_Dataset records:_

*****

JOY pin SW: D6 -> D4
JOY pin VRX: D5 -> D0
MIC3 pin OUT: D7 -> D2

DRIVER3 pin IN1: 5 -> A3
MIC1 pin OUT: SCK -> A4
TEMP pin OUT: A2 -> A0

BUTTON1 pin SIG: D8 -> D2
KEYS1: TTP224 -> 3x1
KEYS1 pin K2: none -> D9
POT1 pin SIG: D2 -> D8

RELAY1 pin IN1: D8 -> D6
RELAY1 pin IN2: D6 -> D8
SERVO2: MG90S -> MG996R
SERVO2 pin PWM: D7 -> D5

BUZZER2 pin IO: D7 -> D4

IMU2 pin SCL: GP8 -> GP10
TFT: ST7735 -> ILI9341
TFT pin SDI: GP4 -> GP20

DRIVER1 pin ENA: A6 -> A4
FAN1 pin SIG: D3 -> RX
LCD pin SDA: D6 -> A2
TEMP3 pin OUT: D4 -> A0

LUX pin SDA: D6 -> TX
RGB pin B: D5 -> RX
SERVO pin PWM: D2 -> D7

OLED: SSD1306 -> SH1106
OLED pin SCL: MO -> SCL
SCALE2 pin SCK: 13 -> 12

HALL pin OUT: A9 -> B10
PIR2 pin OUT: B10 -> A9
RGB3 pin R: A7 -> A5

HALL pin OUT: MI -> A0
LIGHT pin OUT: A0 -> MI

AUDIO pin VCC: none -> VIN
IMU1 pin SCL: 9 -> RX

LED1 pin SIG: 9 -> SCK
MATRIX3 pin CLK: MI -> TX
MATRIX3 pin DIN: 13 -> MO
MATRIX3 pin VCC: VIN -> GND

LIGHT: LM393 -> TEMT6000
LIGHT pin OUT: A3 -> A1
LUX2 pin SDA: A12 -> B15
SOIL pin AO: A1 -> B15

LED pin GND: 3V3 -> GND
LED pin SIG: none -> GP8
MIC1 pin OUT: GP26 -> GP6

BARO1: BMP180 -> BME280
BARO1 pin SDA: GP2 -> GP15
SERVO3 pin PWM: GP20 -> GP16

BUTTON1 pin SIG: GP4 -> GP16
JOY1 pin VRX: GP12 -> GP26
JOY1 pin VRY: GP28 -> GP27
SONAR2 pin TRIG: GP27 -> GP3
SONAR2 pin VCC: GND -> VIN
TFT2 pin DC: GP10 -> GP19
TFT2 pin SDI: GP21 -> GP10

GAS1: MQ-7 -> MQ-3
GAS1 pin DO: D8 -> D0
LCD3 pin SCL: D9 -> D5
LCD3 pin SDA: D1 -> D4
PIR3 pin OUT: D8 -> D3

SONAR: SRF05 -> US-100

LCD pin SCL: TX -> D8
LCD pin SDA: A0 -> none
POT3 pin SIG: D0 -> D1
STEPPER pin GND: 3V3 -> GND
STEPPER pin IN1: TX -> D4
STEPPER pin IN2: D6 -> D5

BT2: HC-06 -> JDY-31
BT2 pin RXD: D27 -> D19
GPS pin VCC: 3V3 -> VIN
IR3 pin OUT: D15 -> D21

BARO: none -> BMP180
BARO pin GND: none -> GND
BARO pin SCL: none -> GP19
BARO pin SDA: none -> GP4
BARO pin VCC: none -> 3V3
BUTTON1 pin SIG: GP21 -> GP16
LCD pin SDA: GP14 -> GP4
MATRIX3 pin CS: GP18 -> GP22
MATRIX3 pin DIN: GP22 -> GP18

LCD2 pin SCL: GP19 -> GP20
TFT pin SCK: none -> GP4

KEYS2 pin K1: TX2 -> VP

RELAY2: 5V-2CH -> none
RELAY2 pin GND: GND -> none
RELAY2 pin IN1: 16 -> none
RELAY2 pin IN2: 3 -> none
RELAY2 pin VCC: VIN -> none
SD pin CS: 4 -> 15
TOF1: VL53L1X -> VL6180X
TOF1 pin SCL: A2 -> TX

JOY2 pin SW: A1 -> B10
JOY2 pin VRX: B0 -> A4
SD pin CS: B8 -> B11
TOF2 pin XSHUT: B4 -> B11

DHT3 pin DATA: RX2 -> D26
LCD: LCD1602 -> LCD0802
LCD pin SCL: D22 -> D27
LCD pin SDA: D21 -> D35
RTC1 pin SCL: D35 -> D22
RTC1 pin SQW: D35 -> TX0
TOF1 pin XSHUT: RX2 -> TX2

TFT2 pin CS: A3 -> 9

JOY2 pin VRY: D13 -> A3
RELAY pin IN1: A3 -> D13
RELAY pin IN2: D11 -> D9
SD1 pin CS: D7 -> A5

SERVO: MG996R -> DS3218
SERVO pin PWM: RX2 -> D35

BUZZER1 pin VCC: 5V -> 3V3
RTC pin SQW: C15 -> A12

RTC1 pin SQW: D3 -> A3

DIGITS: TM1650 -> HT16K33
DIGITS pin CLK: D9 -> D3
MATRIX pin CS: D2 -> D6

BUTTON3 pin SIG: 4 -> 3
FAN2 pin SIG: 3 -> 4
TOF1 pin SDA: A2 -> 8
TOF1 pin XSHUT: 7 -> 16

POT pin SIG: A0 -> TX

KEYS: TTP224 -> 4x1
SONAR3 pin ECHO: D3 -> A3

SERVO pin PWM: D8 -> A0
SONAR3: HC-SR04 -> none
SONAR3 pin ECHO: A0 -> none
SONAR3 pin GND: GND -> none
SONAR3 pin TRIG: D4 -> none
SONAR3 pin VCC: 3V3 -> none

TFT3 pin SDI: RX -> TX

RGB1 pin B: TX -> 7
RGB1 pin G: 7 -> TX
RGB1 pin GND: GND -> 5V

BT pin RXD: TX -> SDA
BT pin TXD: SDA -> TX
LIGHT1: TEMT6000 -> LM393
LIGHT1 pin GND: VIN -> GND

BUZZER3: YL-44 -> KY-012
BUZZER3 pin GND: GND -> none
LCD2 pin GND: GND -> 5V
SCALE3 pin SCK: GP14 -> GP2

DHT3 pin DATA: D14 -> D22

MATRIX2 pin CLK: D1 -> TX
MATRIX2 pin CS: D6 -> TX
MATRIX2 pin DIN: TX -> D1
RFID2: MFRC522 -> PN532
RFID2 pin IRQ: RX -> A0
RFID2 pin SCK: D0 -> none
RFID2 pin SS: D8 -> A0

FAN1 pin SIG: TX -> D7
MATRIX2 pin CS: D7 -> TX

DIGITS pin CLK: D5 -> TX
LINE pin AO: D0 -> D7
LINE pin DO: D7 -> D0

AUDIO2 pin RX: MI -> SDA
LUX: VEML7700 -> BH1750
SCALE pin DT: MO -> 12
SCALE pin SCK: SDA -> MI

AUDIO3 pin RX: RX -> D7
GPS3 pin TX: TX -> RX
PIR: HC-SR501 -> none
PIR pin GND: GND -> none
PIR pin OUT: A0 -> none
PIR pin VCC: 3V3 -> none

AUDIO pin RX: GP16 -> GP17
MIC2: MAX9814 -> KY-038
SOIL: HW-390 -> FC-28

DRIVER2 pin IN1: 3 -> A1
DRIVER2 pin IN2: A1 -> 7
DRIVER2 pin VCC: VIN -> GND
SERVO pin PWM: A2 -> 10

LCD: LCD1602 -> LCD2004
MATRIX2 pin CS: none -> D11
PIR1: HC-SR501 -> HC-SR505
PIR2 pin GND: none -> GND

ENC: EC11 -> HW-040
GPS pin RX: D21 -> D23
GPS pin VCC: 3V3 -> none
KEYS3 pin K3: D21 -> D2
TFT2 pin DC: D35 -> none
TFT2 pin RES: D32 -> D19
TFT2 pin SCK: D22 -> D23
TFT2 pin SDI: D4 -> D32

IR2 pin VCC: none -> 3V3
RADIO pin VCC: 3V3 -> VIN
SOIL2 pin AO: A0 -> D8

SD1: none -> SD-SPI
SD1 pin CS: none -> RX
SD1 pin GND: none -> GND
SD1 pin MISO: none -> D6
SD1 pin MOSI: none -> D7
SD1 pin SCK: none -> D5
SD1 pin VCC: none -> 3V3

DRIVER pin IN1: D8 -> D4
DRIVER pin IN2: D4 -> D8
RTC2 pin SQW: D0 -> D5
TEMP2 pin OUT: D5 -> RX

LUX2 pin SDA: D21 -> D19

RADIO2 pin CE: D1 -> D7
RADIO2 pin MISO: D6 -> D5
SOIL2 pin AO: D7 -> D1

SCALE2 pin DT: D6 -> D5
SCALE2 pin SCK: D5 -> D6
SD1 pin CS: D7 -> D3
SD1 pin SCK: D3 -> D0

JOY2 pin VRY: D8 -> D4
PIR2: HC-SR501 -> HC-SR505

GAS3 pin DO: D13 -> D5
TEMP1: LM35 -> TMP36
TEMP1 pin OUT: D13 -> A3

*****

_Exercise description:_
Once the line containing "RADIO2 pin MISO: D6 -> D5" is found, print it and every line after it through the end of the listing, exactly and alone.

_Response to this task:_
RADIO2 pin MISO: D6 -> D5
SOIL2 pin AO: D7 -> D1

SCALE2 pin DT: D6 -> D5
SCALE2 pin SCK: D5 -> D6
SD1 pin CS: D7 -> D3
SD1 pin SCK: D3 -> D0

JOY2 pin VRY: D8 -> D4
PIR2: HC-SR501 -> HC-SR505

GAS3 pin DO: D13 -> D5
TEMP1: LM35 -> TMP36
TEMP1 pin OUT: D13 -> A3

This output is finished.